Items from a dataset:

# # # # # # #

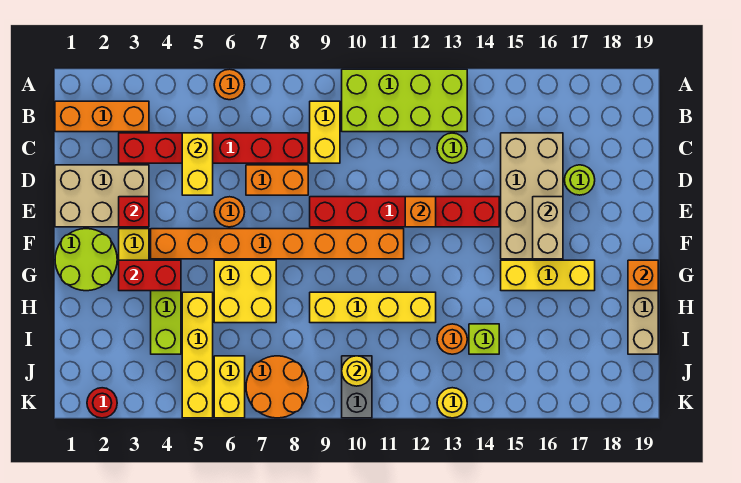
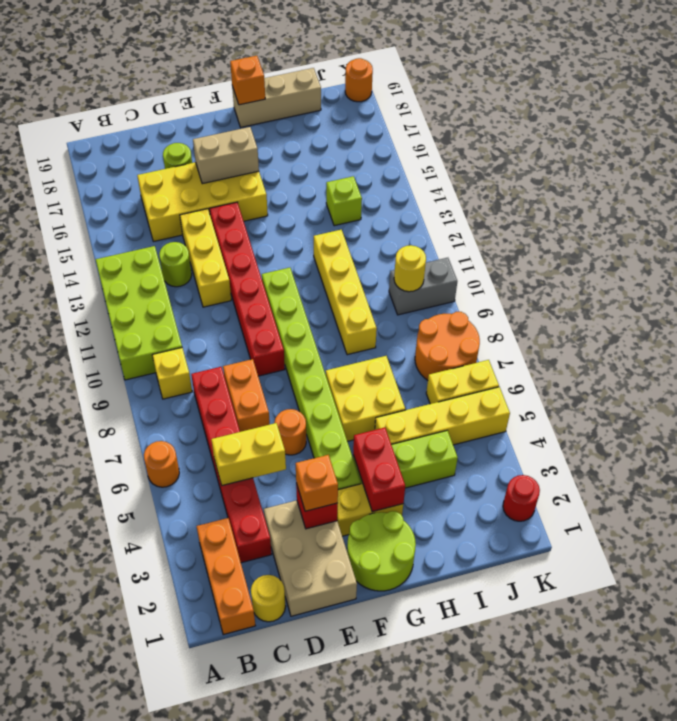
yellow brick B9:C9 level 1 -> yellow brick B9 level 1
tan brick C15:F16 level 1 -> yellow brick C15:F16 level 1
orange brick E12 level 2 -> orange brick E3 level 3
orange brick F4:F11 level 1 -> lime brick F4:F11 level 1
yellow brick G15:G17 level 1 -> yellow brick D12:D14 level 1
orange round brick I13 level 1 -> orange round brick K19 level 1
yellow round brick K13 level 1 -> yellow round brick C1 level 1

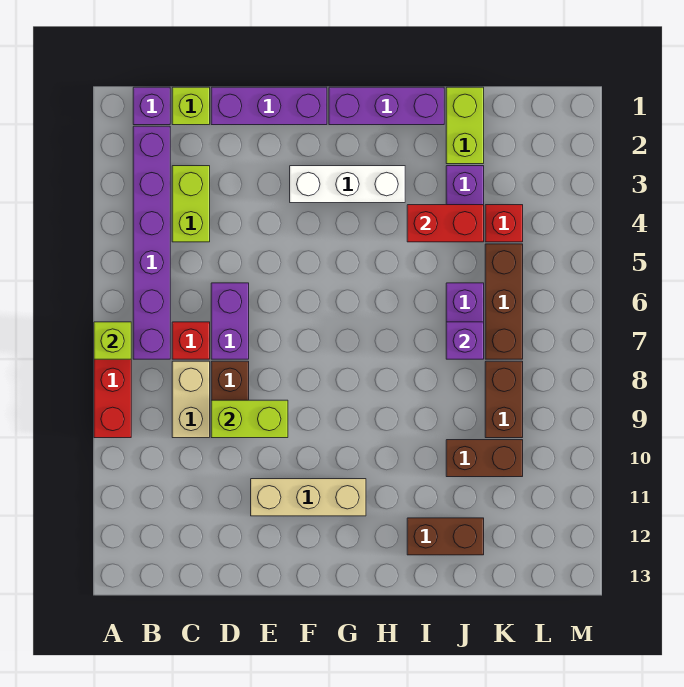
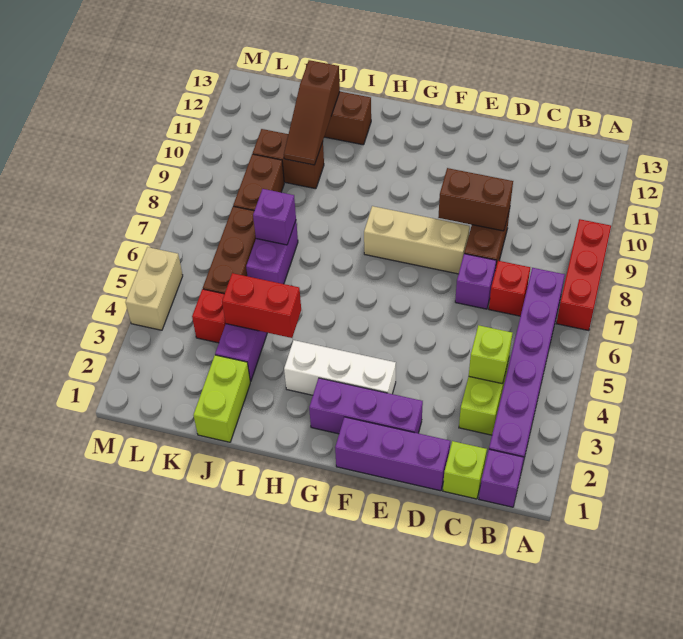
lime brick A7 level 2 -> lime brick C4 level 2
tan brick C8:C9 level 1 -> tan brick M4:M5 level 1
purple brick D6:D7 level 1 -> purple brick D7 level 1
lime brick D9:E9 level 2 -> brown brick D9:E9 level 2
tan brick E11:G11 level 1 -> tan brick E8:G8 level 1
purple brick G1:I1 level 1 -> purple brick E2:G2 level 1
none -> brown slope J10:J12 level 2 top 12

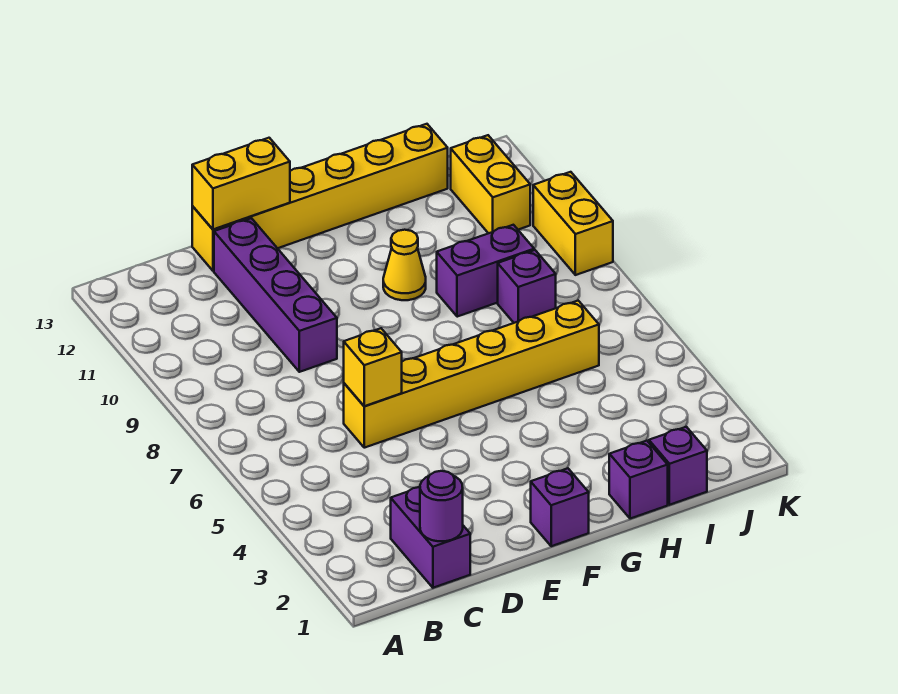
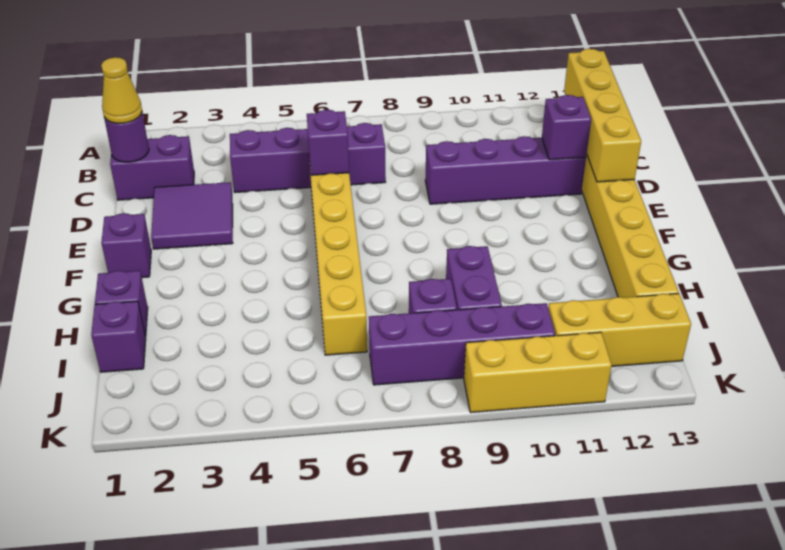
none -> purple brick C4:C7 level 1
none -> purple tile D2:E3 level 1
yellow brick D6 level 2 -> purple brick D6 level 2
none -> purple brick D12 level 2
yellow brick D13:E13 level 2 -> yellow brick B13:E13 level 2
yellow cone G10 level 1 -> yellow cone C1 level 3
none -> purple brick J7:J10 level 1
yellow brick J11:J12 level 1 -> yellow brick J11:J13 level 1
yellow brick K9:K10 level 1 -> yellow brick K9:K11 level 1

# # # # # # #

== Task to complete ==
Look above for the line with "orange round brick I13" and the line with "purple brick G1:I1", then restate exactly those two lines and all lines between them, with no pictures.

== Answer to this exercise ==
orange round brick I13 level 1 -> orange round brick K19 level 1
yellow round brick K13 level 1 -> yellow round brick C1 level 1

lime brick A7 level 2 -> lime brick C4 level 2
tan brick C8:C9 level 1 -> tan brick M4:M5 level 1
purple brick D6:D7 level 1 -> purple brick D7 level 1
lime brick D9:E9 level 2 -> brown brick D9:E9 level 2
tan brick E11:G11 level 1 -> tan brick E8:G8 level 1
purple brick G1:I1 level 1 -> purple brick E2:G2 level 1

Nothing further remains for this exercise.